▸ **TASK GOAL**
Report each line from the records where the string "none" turns up.

▸ **SUPPLIED MATERIAL**
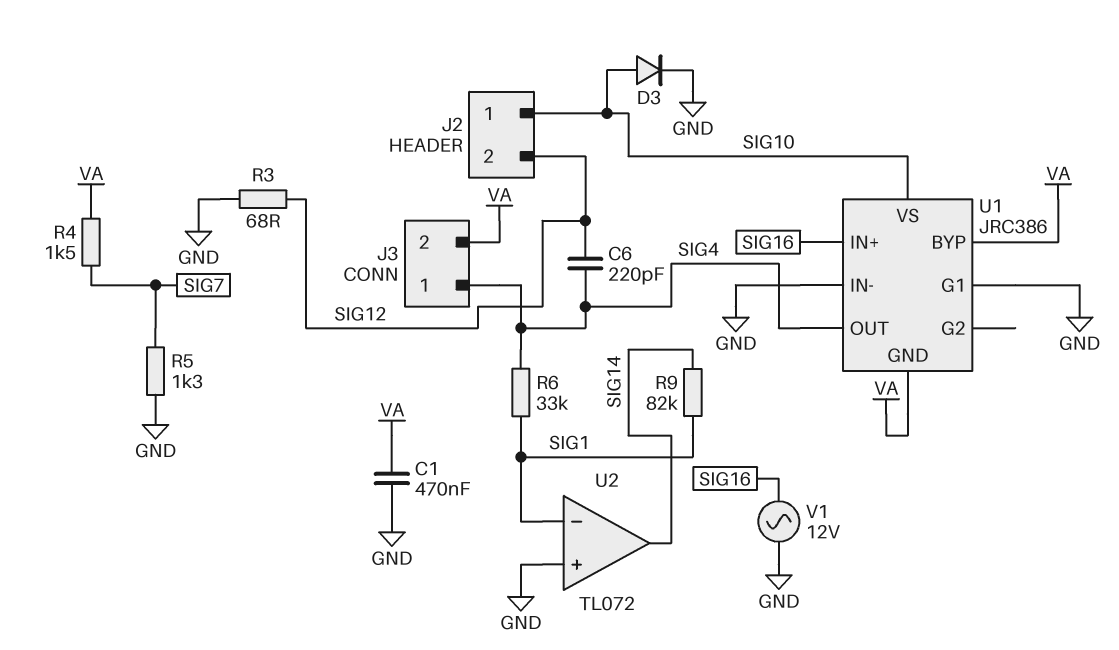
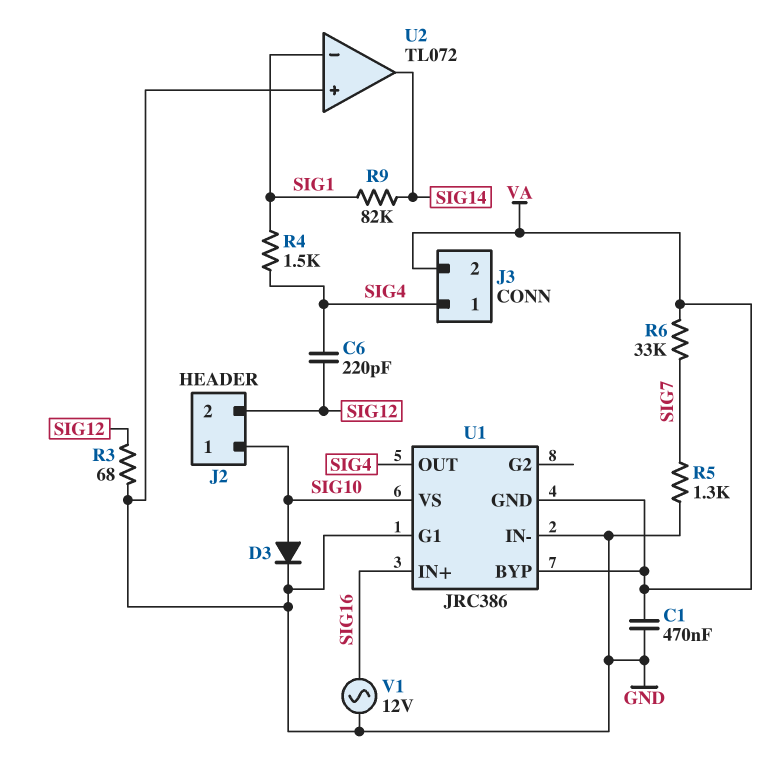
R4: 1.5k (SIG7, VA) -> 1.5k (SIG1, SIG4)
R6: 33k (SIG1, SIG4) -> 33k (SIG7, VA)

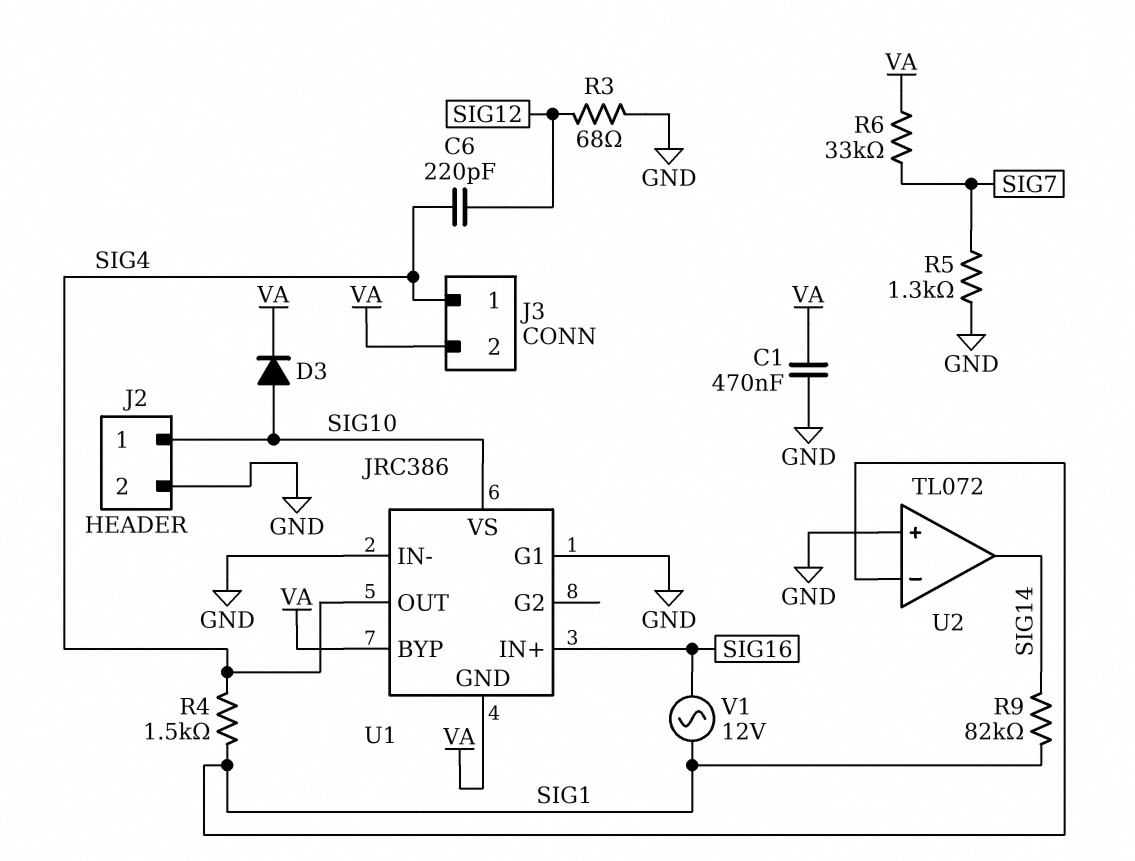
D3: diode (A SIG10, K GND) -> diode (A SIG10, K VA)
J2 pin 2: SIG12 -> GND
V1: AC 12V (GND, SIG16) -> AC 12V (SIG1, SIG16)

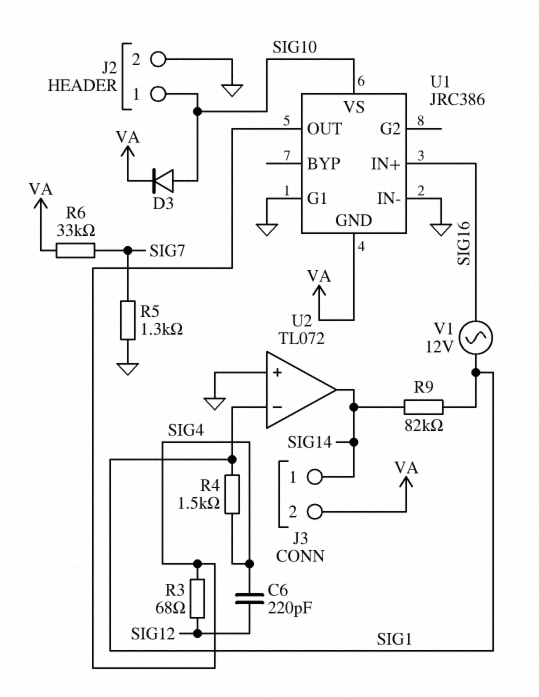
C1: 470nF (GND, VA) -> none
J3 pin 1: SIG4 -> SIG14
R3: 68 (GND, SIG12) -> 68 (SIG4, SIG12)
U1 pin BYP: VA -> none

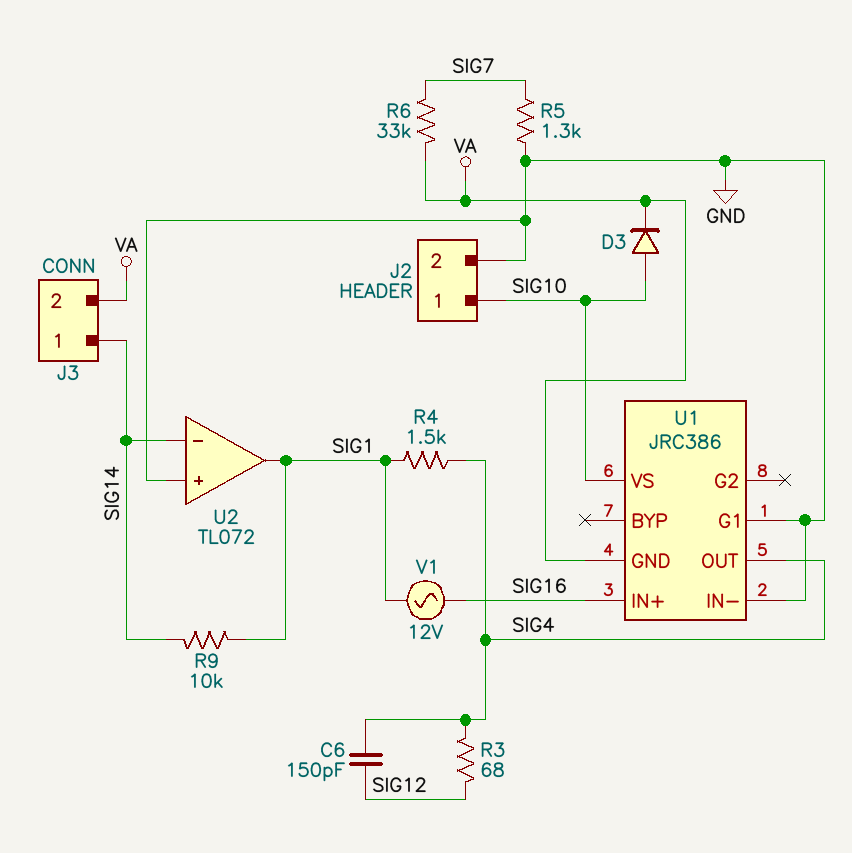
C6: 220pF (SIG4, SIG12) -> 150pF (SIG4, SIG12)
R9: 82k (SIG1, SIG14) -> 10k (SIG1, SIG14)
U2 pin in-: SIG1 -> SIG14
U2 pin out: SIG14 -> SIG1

▸ **EXERCISE OUTPUT**
C1: 470nF (GND, VA) -> none
U1 pin BYP: VA -> none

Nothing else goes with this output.